[[ DATA FOR ANALYSIS open ]]

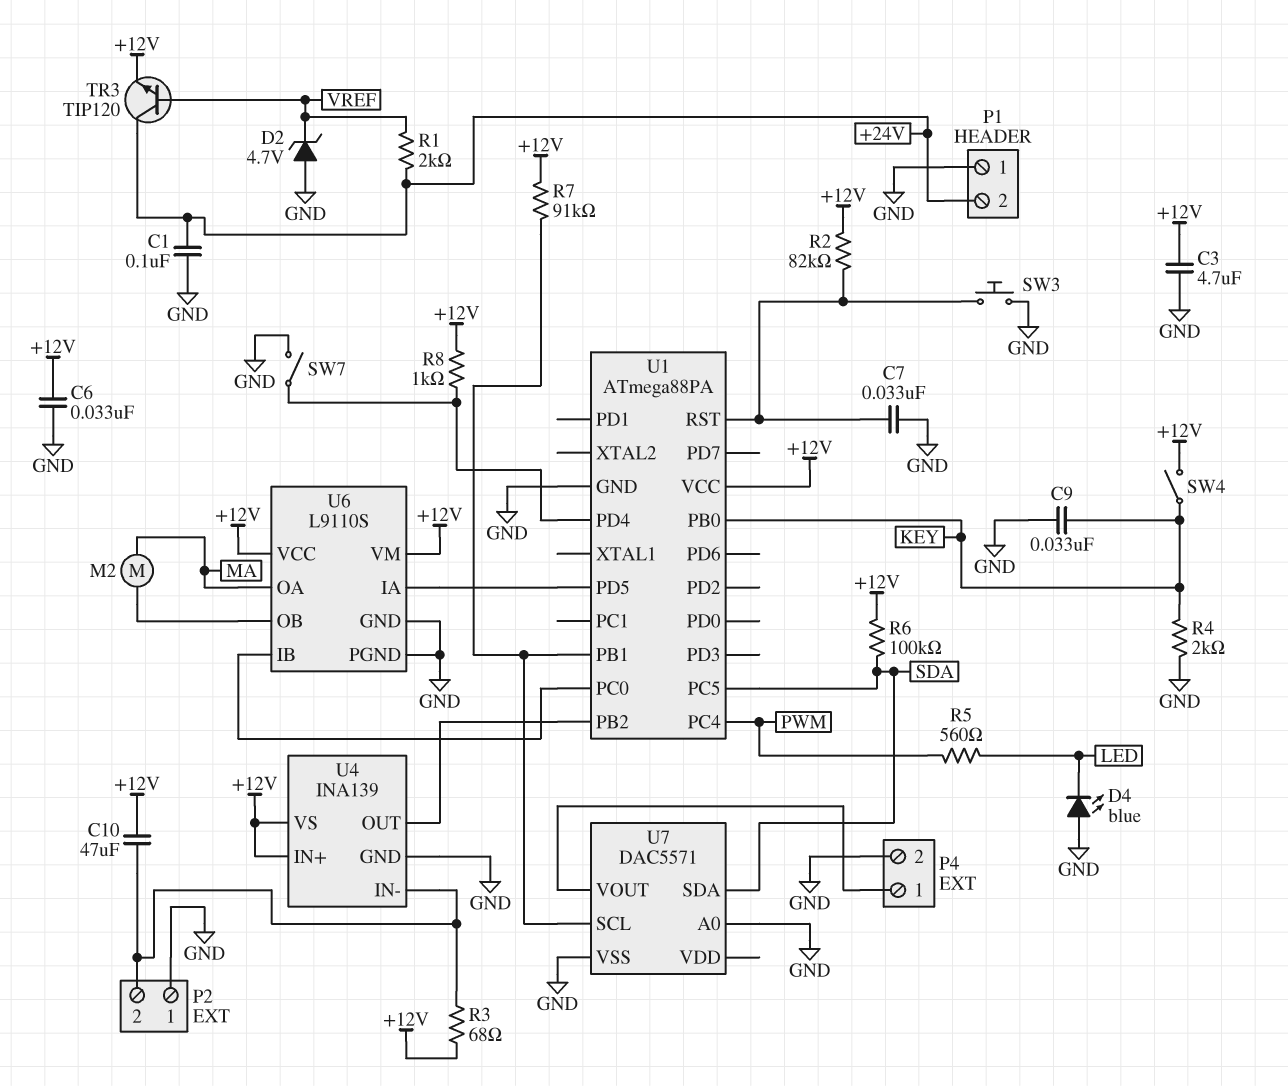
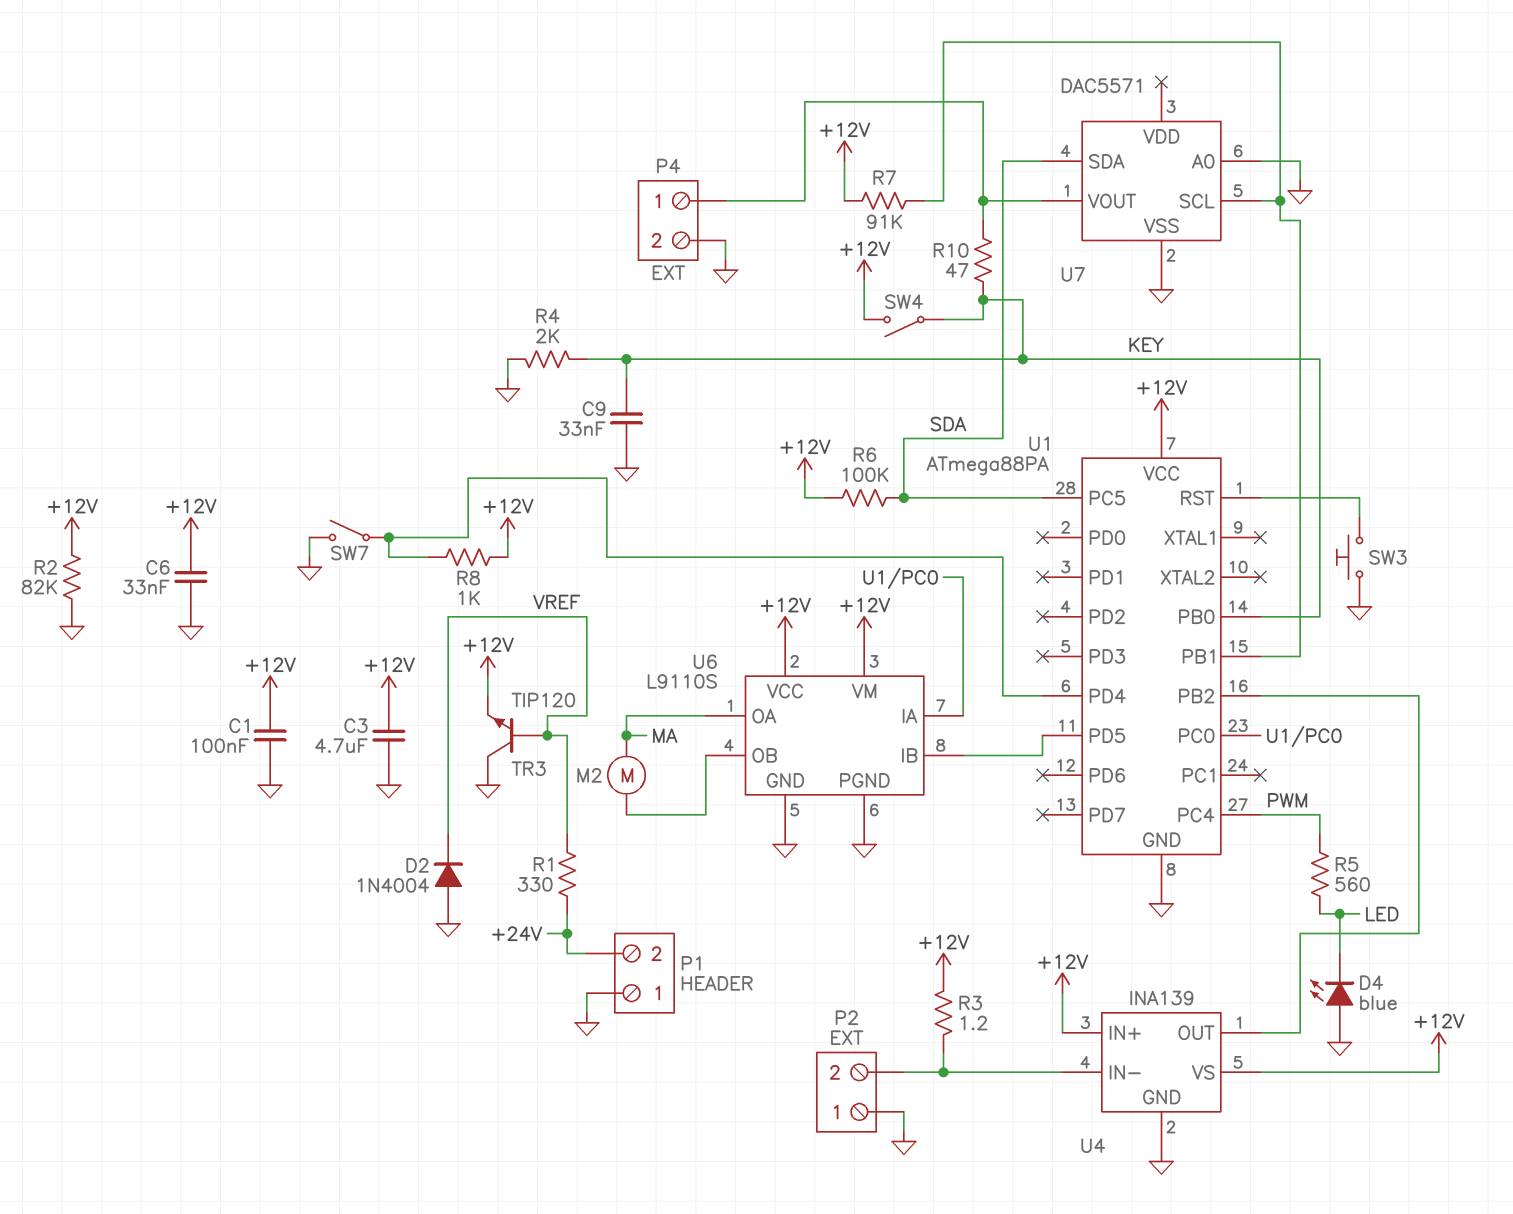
C1: 100nF (+24V, GND) -> 100nF (+12V, GND)
C7: 33nF (GND, U1/RST) -> none
C10: 47uF (+12V, P2/2) -> none
D2: zener 4.7V (A GND, K VREF) -> diode 1N4004 (A GND, K VREF)
R1: 2k (+24V, VREF) -> 330 (+24V, VREF)
R2: 82k (+12V, U1/RST) -> 82k (+12V, GND)
R3: 68 (+12V, P2/2) -> 1.2 (+12V, P2/2)
R10: none -> 47 (KEY, P4/1)
TR3: NPN TIP120 (B VREF, C +24V, E +12V) -> NPN TIP120 (B VREF, C GND, E +12V)
U6 pin IA: U1/PD5 -> U1/PC0
U6 pin IB: U1/PC0 -> U1/PD5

[[ DATA FOR ANALYSIS closed ]]

WORK ITEM>
Repeat exactly, please: transcribe each entry and leave out the pictures.

SOLUTION TO THE EXERCISE>
C1: 100nF (+24V, GND) -> 100nF (+12V, GND)
C7: 33nF (GND, U1/RST) -> none
C10: 47uF (+12V, P2/2) -> none
D2: zener 4.7V (A GND, K VREF) -> diode 1N4004 (A GND, K VREF)
R1: 2k (+24V, VREF) -> 330 (+24V, VREF)
R2: 82k (+12V, U1/RST) -> 82k (+12V, GND)
R3: 68 (+12V, P2/2) -> 1.2 (+12V, P2/2)
R10: none -> 47 (KEY, P4/1)
TR3: NPN TIP120 (B VREF, C +24V, E +12V) -> NPN TIP120 (B VREF, C GND, E +12V)
U6 pin IA: U1/PD5 -> U1/PC0
U6 pin IB: U1/PC0 -> U1/PD5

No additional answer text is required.